-- WHAT IS REQUIRED --
Return every line of the data from the one containing "spotless [725, 896]" down to the one containing "boxes (79, 228)", both included, without changing a single character.

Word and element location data
* * * * * * *
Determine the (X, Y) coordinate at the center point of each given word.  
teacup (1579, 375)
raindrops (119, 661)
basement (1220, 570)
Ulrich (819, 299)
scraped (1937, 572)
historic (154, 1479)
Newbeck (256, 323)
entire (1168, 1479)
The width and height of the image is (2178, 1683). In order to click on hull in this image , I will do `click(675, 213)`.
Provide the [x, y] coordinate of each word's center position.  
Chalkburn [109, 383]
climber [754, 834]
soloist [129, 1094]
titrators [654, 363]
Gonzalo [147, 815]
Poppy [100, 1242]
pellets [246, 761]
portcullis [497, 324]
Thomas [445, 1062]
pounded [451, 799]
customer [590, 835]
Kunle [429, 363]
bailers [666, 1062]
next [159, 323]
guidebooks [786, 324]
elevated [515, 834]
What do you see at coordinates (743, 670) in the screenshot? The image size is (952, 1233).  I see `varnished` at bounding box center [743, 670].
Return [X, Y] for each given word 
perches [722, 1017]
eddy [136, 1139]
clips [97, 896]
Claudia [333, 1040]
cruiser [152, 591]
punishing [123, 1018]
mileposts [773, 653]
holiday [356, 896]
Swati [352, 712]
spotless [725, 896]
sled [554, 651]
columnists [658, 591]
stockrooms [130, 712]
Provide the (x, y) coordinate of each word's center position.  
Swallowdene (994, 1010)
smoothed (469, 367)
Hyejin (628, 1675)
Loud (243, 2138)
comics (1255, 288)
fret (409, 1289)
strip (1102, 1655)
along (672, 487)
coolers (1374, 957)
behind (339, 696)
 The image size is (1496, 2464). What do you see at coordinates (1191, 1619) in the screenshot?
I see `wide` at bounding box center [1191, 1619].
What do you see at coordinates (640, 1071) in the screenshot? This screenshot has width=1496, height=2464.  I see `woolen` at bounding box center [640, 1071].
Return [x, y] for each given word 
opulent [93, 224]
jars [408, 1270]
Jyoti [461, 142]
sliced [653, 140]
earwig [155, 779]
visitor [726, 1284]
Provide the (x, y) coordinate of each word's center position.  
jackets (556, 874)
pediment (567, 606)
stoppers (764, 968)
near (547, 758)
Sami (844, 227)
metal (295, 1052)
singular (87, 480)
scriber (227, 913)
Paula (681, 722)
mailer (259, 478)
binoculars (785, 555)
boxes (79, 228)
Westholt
* * * * * * *
-- RESULT FOR THIS EXERCISE --
spotless [725, 896]
sled [554, 651]
columnists [658, 591]
stockrooms [130, 712]
Provide the (x, y) coordinate of each word's center position.  
Swallowdene (994, 1010)
smoothed (469, 367)
Hyejin (628, 1675)
Loud (243, 2138)
comics (1255, 288)
fret (409, 1289)
strip (1102, 1655)
along (672, 487)
coolers (1374, 957)
behind (339, 696)
 The image size is (1496, 2464). What do you see at coordinates (1191, 1619) in the screenshot?
I see `wide` at bounding box center [1191, 1619].
What do you see at coordinates (640, 1071) in the screenshot? This screenshot has width=1496, height=2464.  I see `woolen` at bounding box center [640, 1071].
Return [x, y] for each given word 
opulent [93, 224]
jars [408, 1270]
Jyoti [461, 142]
sliced [653, 140]
earwig [155, 779]
visitor [726, 1284]
Provide the (x, y) coordinate of each word's center position.  
jackets (556, 874)
pediment (567, 606)
stoppers (764, 968)
near (547, 758)
Sami (844, 227)
metal (295, 1052)
singular (87, 480)
scriber (227, 913)
Paula (681, 722)
mailer (259, 478)
binoculars (785, 555)
boxes (79, 228)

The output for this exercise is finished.